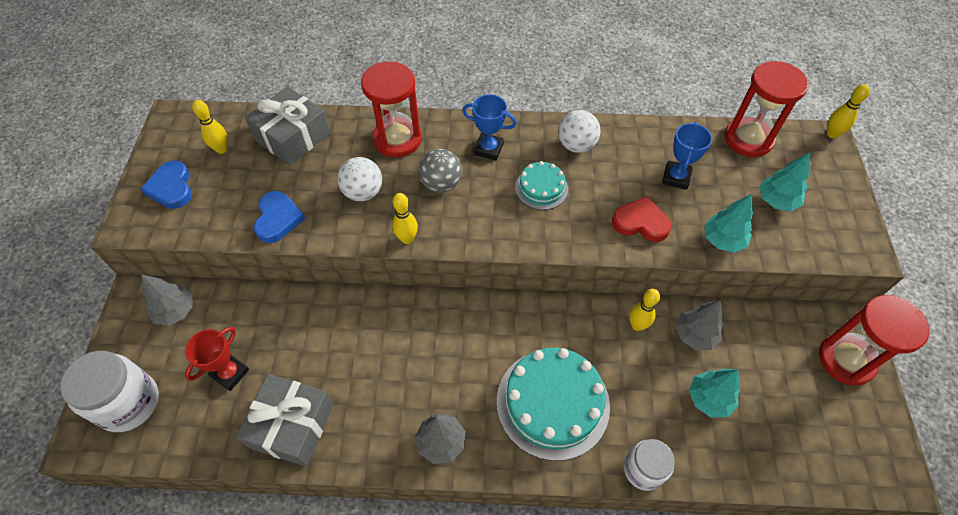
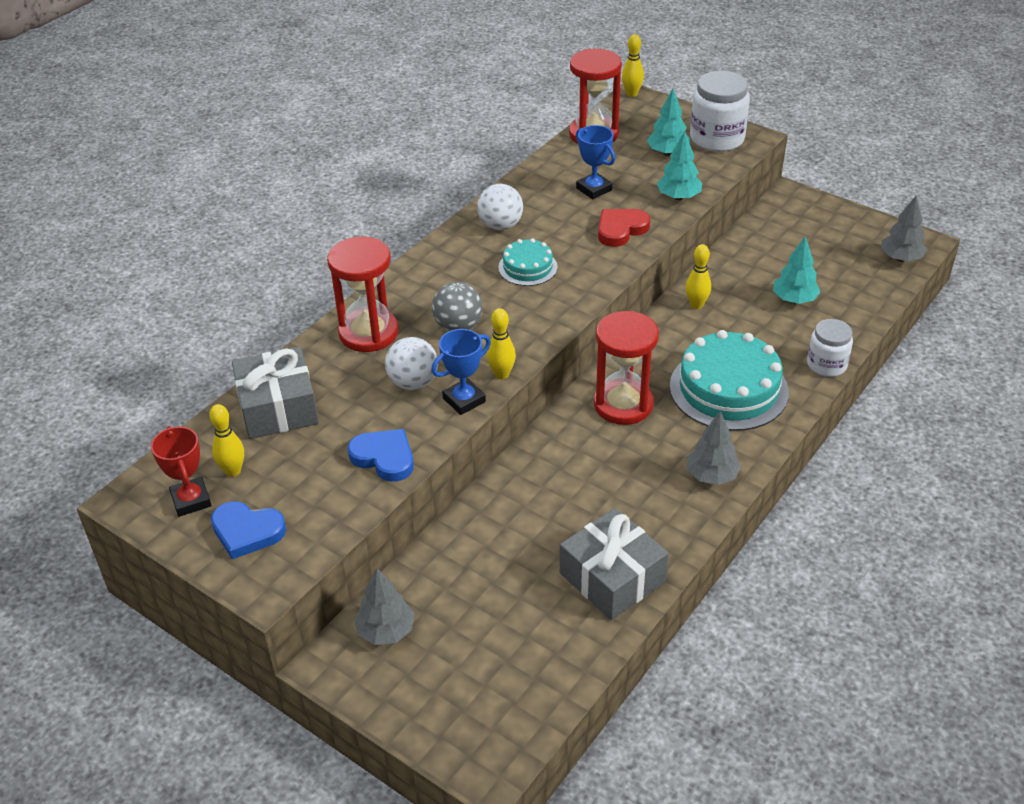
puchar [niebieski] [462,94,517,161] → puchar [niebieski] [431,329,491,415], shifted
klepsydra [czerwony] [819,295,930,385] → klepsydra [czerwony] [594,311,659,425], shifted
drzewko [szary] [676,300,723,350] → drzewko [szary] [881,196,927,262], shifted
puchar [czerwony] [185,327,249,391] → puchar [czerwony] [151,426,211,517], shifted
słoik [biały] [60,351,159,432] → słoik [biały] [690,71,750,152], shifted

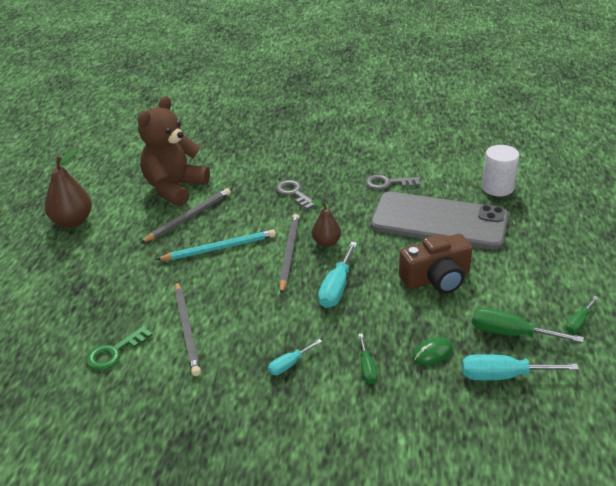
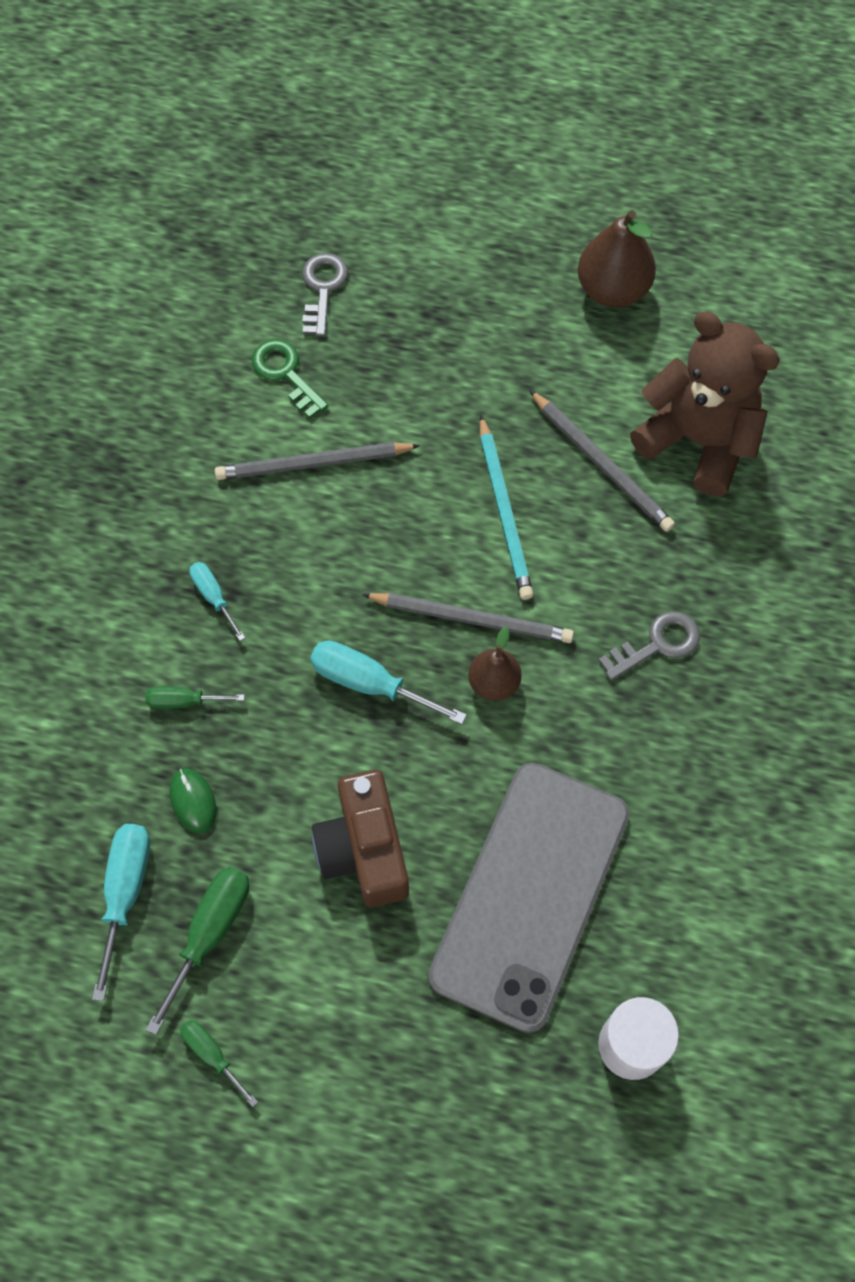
klucz [szary] [365,174,420,190] → klucz [szary] [302,253,348,337], shifted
◆ ◆ ◆ ◆ ◆
TASK DESCRIPTION ::
The result should be a word-for-word restatement of all the data, without images.

EXERCISE RESPONSE ::
puchar [niebieski] [462,94,517,161] → puchar [niebieski] [431,329,491,415], shifted
klepsydra [czerwony] [819,295,930,385] → klepsydra [czerwony] [594,311,659,425], shifted
drzewko [szary] [676,300,723,350] → drzewko [szary] [881,196,927,262], shifted
puchar [czerwony] [185,327,249,391] → puchar [czerwony] [151,426,211,517], shifted
słoik [biały] [60,351,159,432] → słoik [biały] [690,71,750,152], shifted

klucz [szary] [365,174,420,190] → klucz [szary] [302,253,348,337], shifted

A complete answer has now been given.